ABOUT THIS EXERCISE
Please transcribe the entries exactly and omit the images they contain.

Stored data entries
⁂
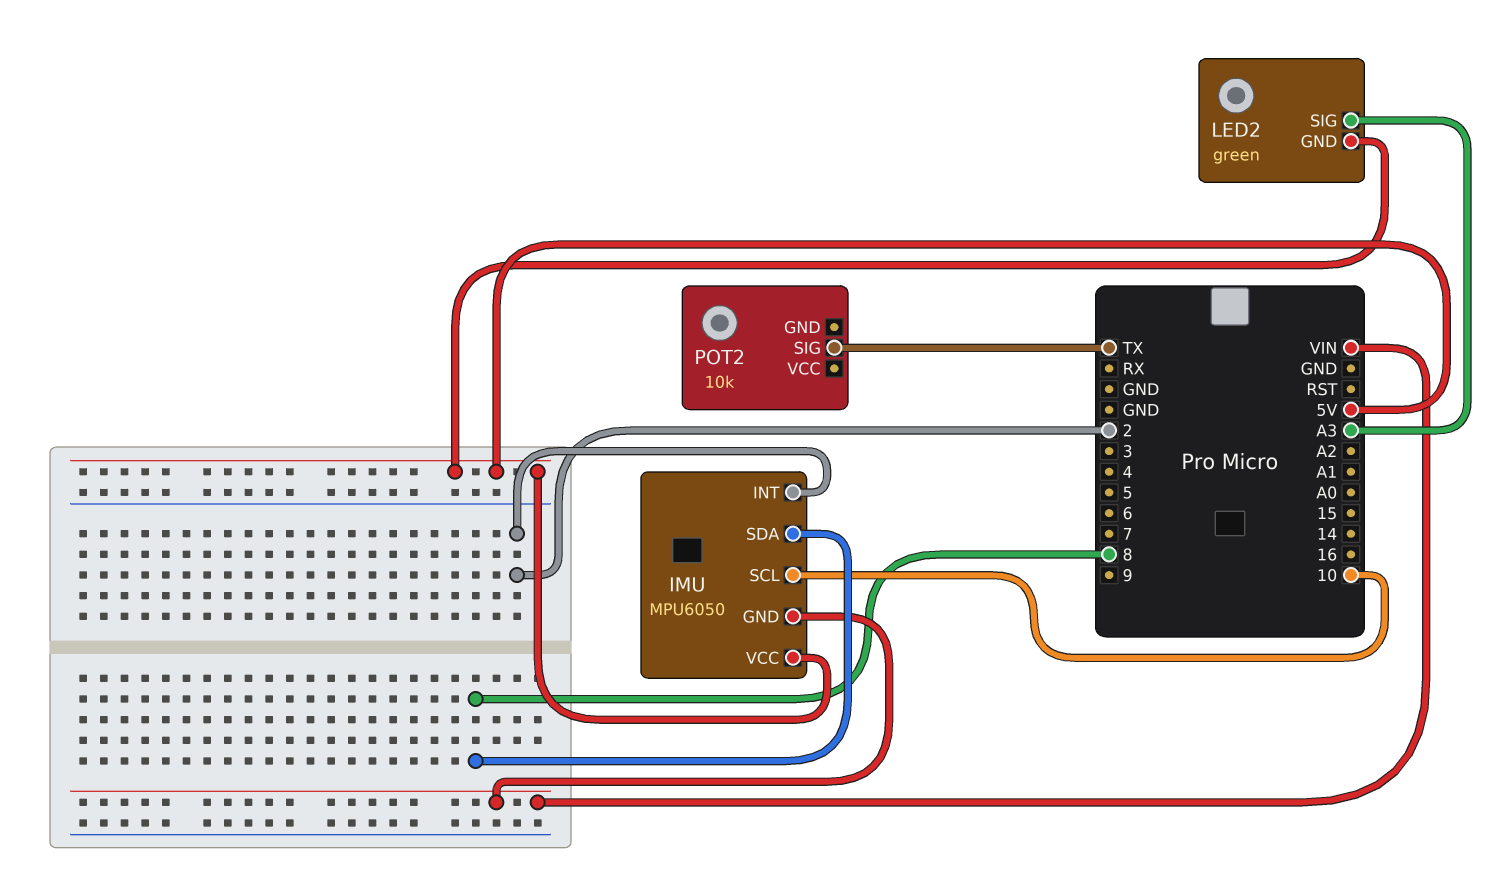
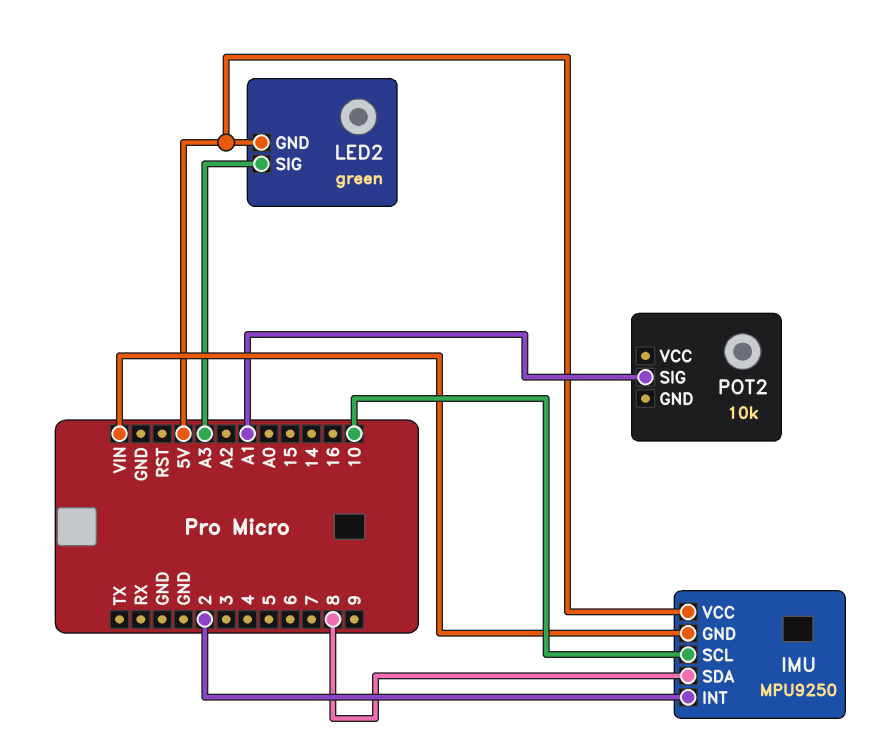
IMU: MPU6050 -> MPU9250
POT2 pin SIG: TX -> A1

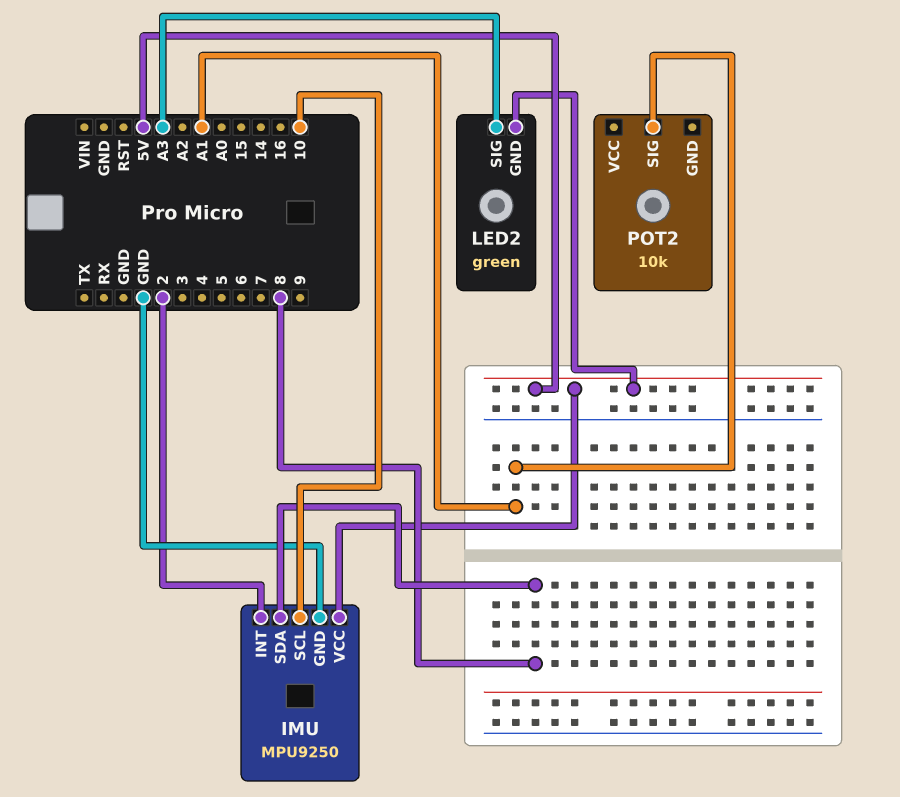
IMU pin GND: VIN -> GND

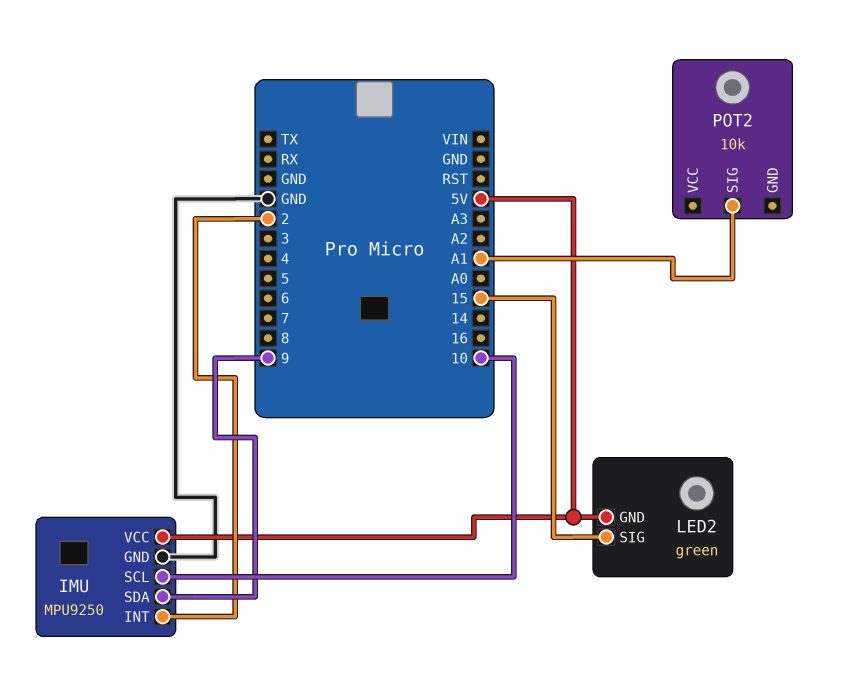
IMU pin SDA: 8 -> 9
LED2 pin SIG: A3 -> 15

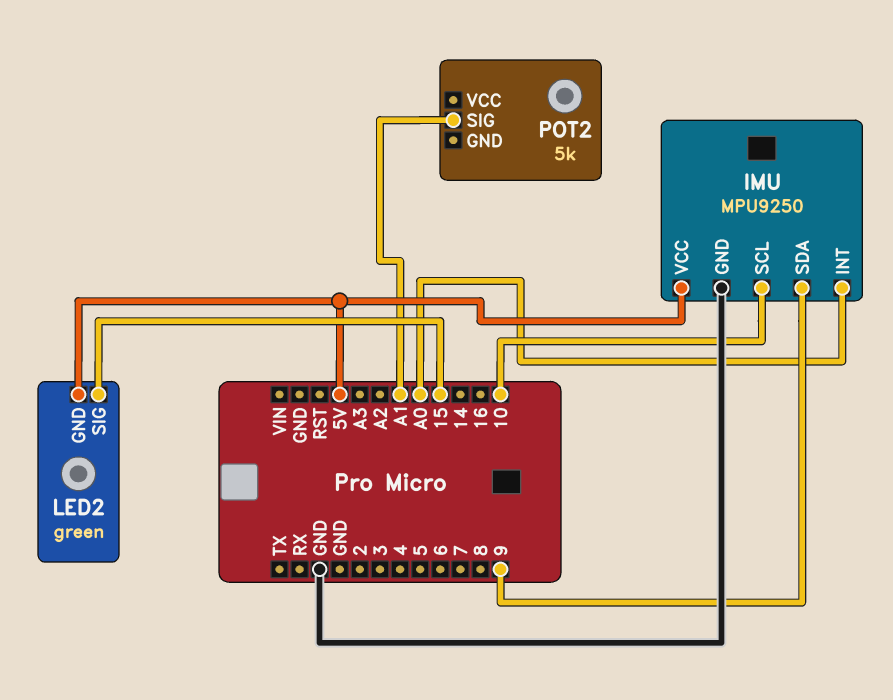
IMU pin INT: 2 -> A0
POT2: 10k -> 5k

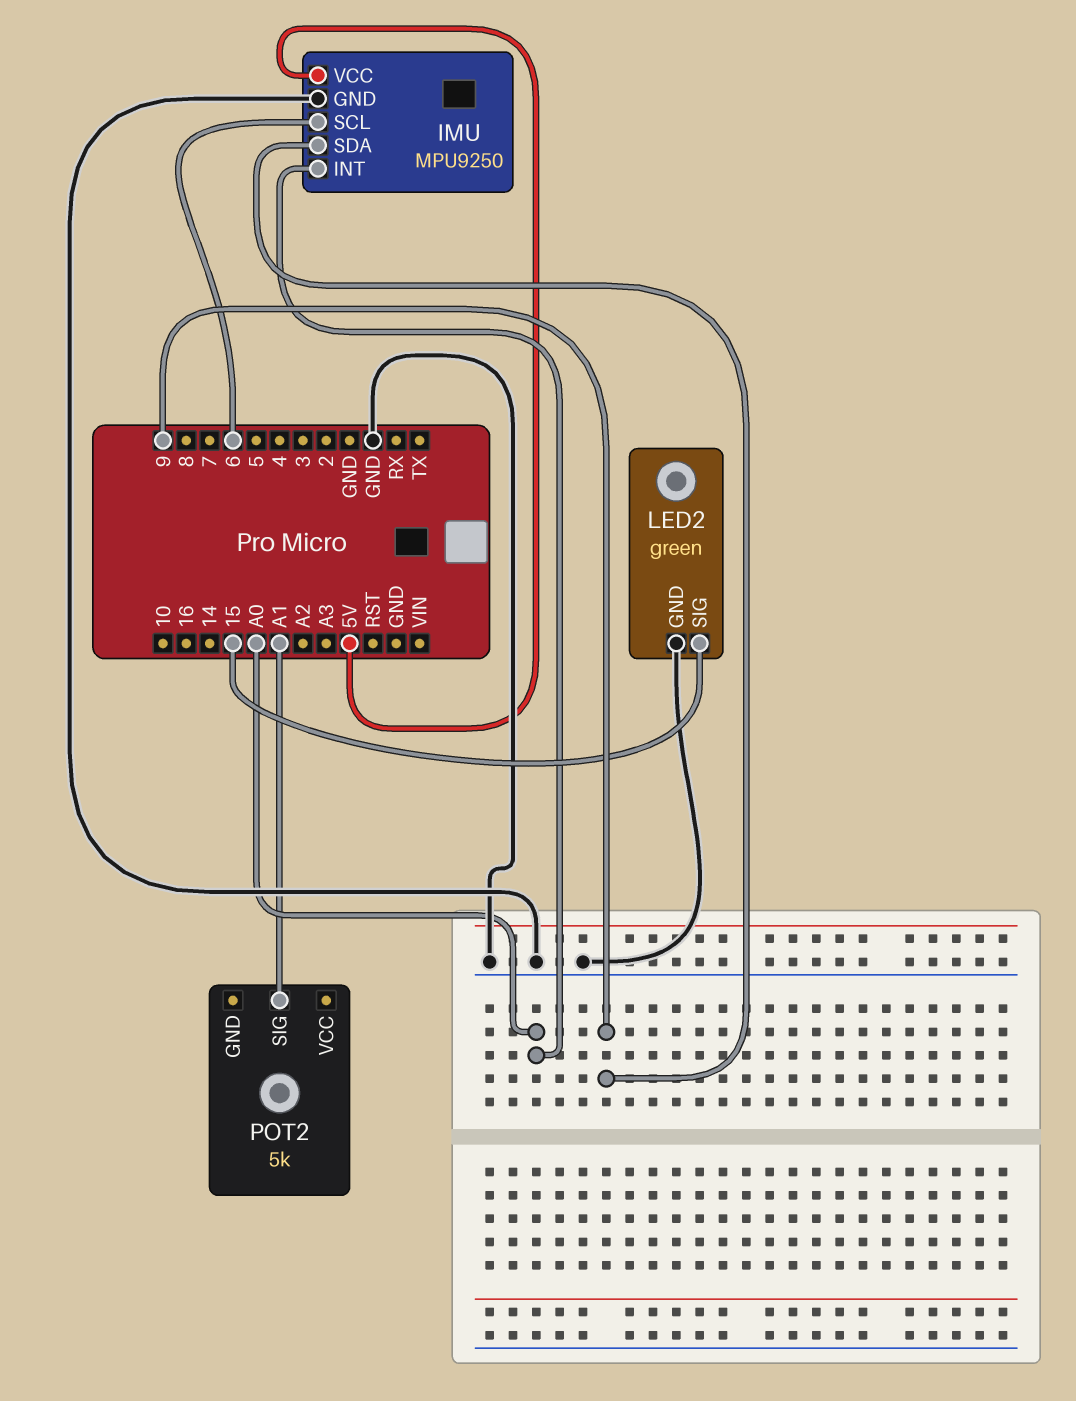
IMU pin SCL: 10 -> 6
LED2 pin GND: 5V -> GND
⁂
EXERCISE SOLUTION
IMU: MPU6050 -> MPU9250
POT2 pin SIG: TX -> A1

IMU pin GND: VIN -> GND

IMU pin SDA: 8 -> 9
LED2 pin SIG: A3 -> 15

IMU pin INT: 2 -> A0
POT2: 10k -> 5k

IMU pin SCL: 10 -> 6
LED2 pin GND: 5V -> GND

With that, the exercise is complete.